What to do: Answer with the exact lines of the following material from the one containing "black cup: 6 -> 7" through the one containing "green apple: 5 -> 1", both end lines included.
------ Data for analysis
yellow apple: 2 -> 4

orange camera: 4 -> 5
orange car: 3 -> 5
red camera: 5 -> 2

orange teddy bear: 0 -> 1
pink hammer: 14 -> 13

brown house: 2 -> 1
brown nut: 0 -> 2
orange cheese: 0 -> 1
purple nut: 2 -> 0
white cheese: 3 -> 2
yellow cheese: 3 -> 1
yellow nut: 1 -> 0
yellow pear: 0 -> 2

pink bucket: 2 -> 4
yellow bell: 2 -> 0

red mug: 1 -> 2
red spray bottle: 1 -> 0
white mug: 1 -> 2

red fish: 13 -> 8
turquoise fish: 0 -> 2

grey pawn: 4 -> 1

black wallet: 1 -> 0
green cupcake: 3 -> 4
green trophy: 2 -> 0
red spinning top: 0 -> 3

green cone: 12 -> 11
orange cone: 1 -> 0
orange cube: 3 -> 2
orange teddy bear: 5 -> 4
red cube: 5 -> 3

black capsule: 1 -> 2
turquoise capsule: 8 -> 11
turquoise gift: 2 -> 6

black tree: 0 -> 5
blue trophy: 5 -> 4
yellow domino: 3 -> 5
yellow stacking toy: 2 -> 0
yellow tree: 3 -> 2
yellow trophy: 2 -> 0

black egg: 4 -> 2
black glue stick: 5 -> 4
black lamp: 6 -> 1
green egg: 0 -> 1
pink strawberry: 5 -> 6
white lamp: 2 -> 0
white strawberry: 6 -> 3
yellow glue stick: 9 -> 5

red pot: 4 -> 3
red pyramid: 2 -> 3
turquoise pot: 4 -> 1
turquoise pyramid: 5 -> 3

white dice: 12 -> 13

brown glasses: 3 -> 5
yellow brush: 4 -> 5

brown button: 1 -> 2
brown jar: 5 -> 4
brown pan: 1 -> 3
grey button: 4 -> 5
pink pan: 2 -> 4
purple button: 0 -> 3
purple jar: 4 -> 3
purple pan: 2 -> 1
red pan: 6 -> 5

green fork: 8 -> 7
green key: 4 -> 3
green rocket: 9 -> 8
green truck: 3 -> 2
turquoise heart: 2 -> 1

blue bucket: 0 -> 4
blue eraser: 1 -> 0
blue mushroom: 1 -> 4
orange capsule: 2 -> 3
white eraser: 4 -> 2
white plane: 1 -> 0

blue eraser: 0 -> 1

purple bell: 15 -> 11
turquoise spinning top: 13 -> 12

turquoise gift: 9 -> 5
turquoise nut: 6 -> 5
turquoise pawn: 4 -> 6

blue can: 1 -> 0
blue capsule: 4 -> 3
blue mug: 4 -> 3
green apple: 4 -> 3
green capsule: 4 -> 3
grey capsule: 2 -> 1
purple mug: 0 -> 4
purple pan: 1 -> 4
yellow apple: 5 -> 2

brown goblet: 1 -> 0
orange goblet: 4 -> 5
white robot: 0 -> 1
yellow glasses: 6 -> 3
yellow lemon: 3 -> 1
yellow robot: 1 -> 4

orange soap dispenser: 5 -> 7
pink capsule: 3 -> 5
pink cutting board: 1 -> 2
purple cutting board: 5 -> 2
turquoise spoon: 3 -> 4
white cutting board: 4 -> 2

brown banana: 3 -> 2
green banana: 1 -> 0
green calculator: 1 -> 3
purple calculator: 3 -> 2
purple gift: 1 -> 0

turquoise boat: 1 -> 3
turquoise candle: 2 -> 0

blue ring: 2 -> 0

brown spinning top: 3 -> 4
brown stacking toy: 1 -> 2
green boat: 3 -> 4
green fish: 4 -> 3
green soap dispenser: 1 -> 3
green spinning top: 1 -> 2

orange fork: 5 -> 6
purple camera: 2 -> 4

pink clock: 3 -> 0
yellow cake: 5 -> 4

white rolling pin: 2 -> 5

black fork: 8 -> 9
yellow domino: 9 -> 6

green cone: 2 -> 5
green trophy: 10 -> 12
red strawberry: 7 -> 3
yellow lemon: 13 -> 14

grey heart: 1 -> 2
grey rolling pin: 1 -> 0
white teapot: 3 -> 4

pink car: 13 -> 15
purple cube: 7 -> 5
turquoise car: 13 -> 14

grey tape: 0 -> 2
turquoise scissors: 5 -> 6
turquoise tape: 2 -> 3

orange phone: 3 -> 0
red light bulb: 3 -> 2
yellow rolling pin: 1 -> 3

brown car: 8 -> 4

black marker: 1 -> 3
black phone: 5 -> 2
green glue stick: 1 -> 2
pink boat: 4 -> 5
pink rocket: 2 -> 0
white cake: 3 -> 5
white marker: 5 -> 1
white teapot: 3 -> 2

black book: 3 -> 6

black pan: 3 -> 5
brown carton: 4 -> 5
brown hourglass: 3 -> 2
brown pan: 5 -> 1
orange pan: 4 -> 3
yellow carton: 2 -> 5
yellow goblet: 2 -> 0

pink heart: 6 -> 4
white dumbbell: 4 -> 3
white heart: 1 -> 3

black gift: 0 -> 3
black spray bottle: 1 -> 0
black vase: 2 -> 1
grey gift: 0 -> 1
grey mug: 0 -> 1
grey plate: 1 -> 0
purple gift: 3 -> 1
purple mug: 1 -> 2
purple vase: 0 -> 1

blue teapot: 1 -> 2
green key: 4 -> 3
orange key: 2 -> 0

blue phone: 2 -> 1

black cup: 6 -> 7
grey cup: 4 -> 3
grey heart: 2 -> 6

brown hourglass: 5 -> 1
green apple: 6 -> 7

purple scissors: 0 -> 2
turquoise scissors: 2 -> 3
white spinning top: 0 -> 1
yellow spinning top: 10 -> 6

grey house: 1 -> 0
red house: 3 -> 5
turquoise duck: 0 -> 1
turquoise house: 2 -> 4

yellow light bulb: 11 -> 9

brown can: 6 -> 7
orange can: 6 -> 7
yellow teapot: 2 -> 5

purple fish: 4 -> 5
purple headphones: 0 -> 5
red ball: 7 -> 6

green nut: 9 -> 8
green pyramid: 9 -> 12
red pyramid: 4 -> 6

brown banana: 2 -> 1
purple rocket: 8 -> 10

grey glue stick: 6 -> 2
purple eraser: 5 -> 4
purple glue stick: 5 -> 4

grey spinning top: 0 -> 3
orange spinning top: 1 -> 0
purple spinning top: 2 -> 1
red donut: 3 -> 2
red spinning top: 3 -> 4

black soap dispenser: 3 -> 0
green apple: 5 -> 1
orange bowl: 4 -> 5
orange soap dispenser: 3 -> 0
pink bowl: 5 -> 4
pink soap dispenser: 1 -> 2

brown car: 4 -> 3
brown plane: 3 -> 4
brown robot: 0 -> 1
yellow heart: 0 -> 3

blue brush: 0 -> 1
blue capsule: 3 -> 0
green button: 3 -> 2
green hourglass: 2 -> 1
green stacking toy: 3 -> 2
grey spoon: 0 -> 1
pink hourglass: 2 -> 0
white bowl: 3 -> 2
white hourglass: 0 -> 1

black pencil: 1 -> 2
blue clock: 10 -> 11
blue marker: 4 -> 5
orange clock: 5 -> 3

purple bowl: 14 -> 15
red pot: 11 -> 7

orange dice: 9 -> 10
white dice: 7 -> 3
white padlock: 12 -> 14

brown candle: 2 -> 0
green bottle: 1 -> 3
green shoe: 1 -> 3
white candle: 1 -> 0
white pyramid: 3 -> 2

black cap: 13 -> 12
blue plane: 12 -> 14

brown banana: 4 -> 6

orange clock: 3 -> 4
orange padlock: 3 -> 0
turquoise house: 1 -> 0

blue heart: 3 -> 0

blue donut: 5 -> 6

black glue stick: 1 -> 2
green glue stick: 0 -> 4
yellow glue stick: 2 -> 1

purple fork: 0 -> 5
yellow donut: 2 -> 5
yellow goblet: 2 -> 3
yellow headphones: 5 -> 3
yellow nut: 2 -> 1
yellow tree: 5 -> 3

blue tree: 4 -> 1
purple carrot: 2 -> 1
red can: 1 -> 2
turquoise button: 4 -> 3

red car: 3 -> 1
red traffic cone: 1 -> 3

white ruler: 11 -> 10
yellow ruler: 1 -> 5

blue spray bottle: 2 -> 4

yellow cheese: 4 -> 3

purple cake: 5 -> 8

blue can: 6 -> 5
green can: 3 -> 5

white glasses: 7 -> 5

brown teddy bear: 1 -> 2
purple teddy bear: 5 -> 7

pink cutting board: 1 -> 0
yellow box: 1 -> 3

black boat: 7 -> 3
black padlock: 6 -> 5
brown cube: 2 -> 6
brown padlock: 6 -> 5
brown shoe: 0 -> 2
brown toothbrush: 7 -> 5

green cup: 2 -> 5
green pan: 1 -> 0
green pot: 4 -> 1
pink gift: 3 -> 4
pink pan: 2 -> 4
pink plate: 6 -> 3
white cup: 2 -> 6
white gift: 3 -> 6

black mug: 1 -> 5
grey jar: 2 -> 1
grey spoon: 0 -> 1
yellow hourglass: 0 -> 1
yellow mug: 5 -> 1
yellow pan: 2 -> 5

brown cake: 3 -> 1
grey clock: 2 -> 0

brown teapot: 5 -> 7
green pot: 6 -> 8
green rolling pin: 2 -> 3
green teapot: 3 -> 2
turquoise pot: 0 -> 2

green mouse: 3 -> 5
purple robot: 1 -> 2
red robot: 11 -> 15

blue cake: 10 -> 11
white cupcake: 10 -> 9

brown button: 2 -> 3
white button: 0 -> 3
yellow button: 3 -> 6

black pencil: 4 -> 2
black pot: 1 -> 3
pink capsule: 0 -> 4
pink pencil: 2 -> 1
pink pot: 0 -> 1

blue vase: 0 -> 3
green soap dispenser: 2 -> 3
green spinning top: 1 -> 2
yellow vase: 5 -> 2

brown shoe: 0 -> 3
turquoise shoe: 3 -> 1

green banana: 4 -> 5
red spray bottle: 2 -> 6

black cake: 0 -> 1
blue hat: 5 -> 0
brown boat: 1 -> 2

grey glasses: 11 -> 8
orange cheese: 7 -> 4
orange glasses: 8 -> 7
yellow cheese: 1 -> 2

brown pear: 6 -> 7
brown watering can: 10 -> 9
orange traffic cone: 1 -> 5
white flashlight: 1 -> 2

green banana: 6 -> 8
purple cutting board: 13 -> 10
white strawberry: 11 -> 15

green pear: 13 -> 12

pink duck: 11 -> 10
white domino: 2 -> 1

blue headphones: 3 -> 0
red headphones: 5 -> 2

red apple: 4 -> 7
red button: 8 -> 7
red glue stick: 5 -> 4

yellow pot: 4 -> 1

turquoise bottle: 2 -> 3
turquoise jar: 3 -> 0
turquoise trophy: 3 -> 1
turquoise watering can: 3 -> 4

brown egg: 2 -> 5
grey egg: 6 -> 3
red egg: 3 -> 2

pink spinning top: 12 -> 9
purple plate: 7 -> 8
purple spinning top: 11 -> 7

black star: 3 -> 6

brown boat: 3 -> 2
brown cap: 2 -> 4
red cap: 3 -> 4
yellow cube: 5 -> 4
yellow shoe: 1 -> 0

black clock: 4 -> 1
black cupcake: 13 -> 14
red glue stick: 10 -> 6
------------
Exercise output:
black cup: 6 -> 7
grey cup: 4 -> 3
grey heart: 2 -> 6

brown hourglass: 5 -> 1
green apple: 6 -> 7

purple scissors: 0 -> 2
turquoise scissors: 2 -> 3
white spinning top: 0 -> 1
yellow spinning top: 10 -> 6

grey house: 1 -> 0
red house: 3 -> 5
turquoise duck: 0 -> 1
turquoise house: 2 -> 4

yellow light bulb: 11 -> 9

brown can: 6 -> 7
orange can: 6 -> 7
yellow teapot: 2 -> 5

purple fish: 4 -> 5
purple headphones: 0 -> 5
red ball: 7 -> 6

green nut: 9 -> 8
green pyramid: 9 -> 12
red pyramid: 4 -> 6

brown banana: 2 -> 1
purple rocket: 8 -> 10

grey glue stick: 6 -> 2
purple eraser: 5 -> 4
purple glue stick: 5 -> 4

grey spinning top: 0 -> 3
orange spinning top: 1 -> 0
purple spinning top: 2 -> 1
red donut: 3 -> 2
red spinning top: 3 -> 4

black soap dispenser: 3 -> 0
green apple: 5 -> 1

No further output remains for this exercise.